■ WORK ITEM:
Print exactly those lines that run from the beginning of the data to the line bearing "purple button: 3 -> 0", inclusive.

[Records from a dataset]
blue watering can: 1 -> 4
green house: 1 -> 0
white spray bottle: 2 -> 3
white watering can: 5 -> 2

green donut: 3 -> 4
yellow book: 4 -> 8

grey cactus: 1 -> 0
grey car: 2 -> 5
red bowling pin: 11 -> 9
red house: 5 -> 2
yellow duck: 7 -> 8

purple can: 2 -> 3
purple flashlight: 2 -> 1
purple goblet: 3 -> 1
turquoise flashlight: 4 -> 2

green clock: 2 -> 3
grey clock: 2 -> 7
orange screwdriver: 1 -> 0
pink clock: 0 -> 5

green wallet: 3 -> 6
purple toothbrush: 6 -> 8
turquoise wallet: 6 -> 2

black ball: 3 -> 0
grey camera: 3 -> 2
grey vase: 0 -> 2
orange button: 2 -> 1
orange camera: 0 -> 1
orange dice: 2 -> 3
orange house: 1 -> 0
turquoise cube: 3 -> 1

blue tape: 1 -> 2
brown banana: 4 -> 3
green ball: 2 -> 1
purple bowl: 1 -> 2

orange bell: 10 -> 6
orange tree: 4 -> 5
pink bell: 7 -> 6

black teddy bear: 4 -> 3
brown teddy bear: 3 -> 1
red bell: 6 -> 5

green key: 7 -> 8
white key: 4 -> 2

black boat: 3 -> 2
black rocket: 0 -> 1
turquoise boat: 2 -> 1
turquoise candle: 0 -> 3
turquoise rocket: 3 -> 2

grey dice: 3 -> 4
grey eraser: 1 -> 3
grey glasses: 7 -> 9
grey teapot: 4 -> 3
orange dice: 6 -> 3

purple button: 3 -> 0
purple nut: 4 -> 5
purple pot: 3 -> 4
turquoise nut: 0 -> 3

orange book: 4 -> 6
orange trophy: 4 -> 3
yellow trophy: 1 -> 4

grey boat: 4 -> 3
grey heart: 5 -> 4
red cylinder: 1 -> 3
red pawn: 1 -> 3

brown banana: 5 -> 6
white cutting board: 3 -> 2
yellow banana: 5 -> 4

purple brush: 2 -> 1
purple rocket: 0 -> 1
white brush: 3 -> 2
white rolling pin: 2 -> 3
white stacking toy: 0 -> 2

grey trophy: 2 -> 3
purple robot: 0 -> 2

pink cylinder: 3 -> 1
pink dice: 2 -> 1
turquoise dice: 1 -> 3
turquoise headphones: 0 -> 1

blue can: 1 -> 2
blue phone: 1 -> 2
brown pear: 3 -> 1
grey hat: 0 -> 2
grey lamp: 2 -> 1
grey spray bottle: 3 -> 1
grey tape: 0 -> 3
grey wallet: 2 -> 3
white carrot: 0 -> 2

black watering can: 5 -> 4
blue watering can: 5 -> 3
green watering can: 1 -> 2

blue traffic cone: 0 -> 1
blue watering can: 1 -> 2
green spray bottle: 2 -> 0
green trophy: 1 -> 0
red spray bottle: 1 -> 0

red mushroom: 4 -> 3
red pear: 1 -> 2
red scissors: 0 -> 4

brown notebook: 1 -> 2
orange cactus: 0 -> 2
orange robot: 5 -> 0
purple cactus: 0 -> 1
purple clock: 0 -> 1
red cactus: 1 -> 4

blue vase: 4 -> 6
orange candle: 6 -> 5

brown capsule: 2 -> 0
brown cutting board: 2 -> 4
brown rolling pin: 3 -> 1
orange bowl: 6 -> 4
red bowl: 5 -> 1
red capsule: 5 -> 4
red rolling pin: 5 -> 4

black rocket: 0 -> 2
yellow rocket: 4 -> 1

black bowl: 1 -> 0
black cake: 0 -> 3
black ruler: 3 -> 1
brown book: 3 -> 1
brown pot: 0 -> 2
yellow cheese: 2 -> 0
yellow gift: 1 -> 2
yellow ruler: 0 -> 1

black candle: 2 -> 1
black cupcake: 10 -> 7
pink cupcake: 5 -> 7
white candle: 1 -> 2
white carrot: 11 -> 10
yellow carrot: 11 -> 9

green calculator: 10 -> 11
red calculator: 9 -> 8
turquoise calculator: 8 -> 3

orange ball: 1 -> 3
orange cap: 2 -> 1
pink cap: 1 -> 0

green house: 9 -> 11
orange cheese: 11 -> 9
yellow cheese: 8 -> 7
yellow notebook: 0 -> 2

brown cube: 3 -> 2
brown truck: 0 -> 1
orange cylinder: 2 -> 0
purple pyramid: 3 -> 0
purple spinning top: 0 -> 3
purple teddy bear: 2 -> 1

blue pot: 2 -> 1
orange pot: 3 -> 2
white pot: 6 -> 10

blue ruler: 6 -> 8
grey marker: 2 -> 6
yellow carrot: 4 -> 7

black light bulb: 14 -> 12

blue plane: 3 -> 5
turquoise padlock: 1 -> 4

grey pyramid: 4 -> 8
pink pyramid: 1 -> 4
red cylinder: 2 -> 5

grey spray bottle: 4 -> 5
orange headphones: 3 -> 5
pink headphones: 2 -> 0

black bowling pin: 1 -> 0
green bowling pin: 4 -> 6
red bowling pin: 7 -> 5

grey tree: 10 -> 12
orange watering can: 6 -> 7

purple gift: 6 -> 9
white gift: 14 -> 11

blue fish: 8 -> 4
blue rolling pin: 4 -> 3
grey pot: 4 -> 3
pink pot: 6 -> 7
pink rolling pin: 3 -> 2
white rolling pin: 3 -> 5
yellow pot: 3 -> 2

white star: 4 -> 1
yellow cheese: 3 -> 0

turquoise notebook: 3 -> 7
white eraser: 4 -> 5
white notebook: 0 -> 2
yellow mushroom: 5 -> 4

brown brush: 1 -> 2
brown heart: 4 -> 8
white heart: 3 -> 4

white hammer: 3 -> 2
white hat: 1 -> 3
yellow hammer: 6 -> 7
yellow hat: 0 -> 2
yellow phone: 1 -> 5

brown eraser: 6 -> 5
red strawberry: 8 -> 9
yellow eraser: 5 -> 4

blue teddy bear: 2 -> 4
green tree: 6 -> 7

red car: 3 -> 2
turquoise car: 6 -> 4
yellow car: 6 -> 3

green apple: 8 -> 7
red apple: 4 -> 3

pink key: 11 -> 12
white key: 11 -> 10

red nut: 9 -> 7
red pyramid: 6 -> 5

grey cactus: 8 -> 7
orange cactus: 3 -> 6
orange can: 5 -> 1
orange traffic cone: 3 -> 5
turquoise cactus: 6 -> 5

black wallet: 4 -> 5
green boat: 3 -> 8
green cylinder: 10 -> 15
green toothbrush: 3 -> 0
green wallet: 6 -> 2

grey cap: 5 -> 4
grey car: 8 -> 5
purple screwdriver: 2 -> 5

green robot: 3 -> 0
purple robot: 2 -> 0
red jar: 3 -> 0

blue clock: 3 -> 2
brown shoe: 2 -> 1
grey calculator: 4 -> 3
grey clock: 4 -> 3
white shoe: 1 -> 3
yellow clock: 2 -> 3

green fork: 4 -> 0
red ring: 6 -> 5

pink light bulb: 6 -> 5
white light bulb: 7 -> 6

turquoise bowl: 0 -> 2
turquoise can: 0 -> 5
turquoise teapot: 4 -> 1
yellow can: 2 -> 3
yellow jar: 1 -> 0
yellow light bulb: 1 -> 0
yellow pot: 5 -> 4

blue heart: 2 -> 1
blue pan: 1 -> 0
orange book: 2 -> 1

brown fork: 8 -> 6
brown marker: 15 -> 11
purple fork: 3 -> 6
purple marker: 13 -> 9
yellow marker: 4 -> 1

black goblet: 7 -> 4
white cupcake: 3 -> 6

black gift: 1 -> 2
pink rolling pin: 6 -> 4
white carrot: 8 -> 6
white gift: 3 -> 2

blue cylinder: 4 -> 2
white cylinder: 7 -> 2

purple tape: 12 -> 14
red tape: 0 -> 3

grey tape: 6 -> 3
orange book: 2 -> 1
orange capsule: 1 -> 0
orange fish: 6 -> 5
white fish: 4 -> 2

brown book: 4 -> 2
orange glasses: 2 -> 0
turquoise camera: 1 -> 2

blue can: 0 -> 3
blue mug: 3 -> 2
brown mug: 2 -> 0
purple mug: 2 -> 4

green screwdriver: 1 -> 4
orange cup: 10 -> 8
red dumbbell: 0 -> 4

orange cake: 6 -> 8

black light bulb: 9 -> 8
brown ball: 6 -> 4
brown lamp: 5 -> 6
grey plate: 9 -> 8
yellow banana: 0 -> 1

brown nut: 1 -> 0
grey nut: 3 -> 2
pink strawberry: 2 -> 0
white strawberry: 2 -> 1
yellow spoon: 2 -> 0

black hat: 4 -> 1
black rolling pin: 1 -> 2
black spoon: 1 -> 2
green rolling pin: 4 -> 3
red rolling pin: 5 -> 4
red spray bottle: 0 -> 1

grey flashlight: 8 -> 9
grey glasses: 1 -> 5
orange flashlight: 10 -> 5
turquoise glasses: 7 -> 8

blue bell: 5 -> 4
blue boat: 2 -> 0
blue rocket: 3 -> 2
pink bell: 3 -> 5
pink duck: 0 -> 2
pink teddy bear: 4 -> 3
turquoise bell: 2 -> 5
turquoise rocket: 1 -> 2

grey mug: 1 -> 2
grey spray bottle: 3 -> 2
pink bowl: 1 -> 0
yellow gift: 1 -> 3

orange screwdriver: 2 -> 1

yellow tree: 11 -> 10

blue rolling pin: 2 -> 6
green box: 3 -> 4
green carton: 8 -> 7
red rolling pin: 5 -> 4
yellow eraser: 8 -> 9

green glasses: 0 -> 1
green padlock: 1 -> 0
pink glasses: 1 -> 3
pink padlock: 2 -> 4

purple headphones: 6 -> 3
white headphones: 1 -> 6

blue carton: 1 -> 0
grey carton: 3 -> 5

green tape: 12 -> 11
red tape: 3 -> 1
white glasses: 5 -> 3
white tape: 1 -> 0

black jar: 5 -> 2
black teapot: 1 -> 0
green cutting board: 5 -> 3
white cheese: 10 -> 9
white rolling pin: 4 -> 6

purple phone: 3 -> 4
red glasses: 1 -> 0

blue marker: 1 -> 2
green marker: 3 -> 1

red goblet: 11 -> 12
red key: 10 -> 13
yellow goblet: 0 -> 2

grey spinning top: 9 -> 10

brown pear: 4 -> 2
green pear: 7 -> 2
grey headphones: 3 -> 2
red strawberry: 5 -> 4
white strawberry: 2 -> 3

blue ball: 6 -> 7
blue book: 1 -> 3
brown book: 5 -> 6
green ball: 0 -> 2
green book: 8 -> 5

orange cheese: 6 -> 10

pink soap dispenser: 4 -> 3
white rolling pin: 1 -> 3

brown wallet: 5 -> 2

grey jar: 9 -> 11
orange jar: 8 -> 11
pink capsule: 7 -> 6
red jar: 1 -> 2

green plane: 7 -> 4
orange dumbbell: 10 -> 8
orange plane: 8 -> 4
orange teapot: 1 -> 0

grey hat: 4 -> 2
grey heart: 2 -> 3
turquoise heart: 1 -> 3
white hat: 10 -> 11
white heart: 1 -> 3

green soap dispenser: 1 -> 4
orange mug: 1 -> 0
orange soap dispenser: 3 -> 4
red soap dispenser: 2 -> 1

■ EXERCISE SOLUTION:
blue watering can: 1 -> 4
green house: 1 -> 0
white spray bottle: 2 -> 3
white watering can: 5 -> 2

green donut: 3 -> 4
yellow book: 4 -> 8

grey cactus: 1 -> 0
grey car: 2 -> 5
red bowling pin: 11 -> 9
red house: 5 -> 2
yellow duck: 7 -> 8

purple can: 2 -> 3
purple flashlight: 2 -> 1
purple goblet: 3 -> 1
turquoise flashlight: 4 -> 2

green clock: 2 -> 3
grey clock: 2 -> 7
orange screwdriver: 1 -> 0
pink clock: 0 -> 5

green wallet: 3 -> 6
purple toothbrush: 6 -> 8
turquoise wallet: 6 -> 2

black ball: 3 -> 0
grey camera: 3 -> 2
grey vase: 0 -> 2
orange button: 2 -> 1
orange camera: 0 -> 1
orange dice: 2 -> 3
orange house: 1 -> 0
turquoise cube: 3 -> 1

blue tape: 1 -> 2
brown banana: 4 -> 3
green ball: 2 -> 1
purple bowl: 1 -> 2

orange bell: 10 -> 6
orange tree: 4 -> 5
pink bell: 7 -> 6

black teddy bear: 4 -> 3
brown teddy bear: 3 -> 1
red bell: 6 -> 5

green key: 7 -> 8
white key: 4 -> 2

black boat: 3 -> 2
black rocket: 0 -> 1
turquoise boat: 2 -> 1
turquoise candle: 0 -> 3
turquoise rocket: 3 -> 2

grey dice: 3 -> 4
grey eraser: 1 -> 3
grey glasses: 7 -> 9
grey teapot: 4 -> 3
orange dice: 6 -> 3

purple button: 3 -> 0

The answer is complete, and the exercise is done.